# Supplied material
###

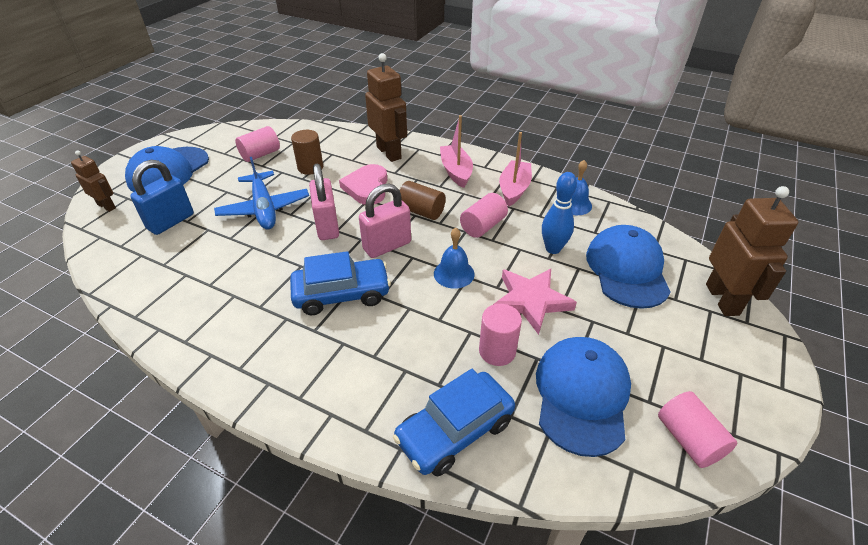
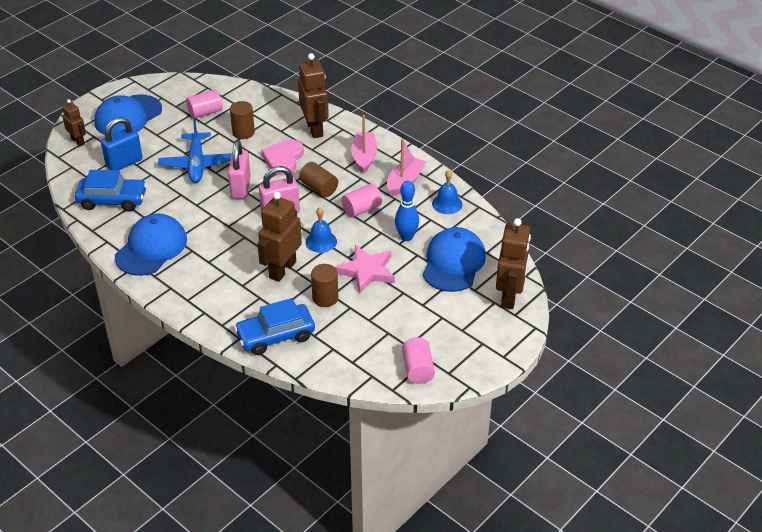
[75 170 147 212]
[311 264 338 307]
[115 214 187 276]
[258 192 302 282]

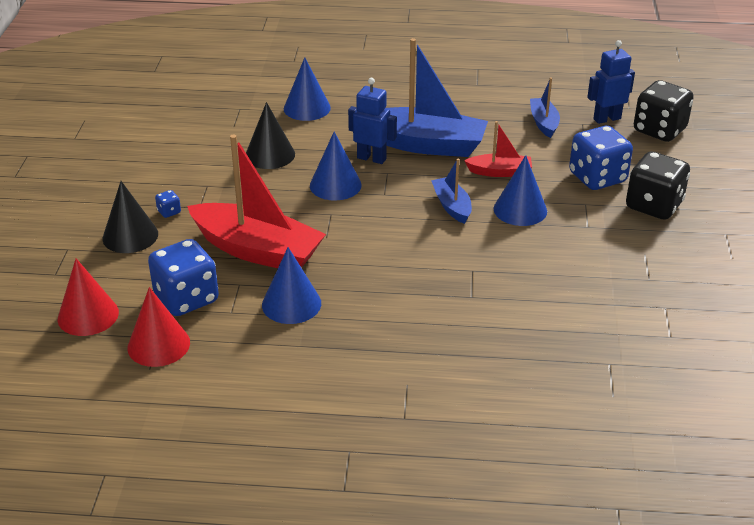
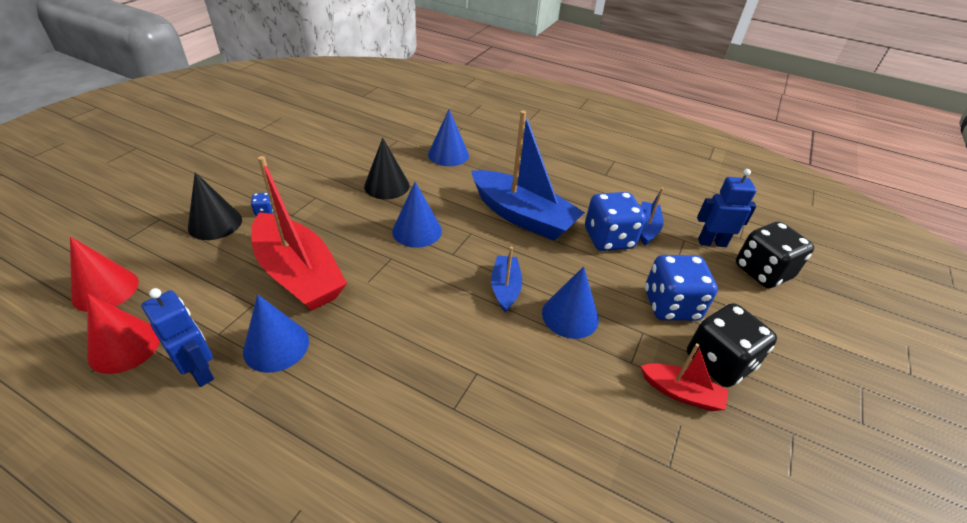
[141 288 214 387]
[641 343 728 411]
[585 192 646 251]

###

# Task statement
Reproduce exactly and only the lines from the one with "[115 214 187 276]" through the last entry, both included, excluding every picture.

# Answer area
[115 214 187 276]
[258 192 302 282]

[141 288 214 387]
[641 343 728 411]
[585 192 646 251]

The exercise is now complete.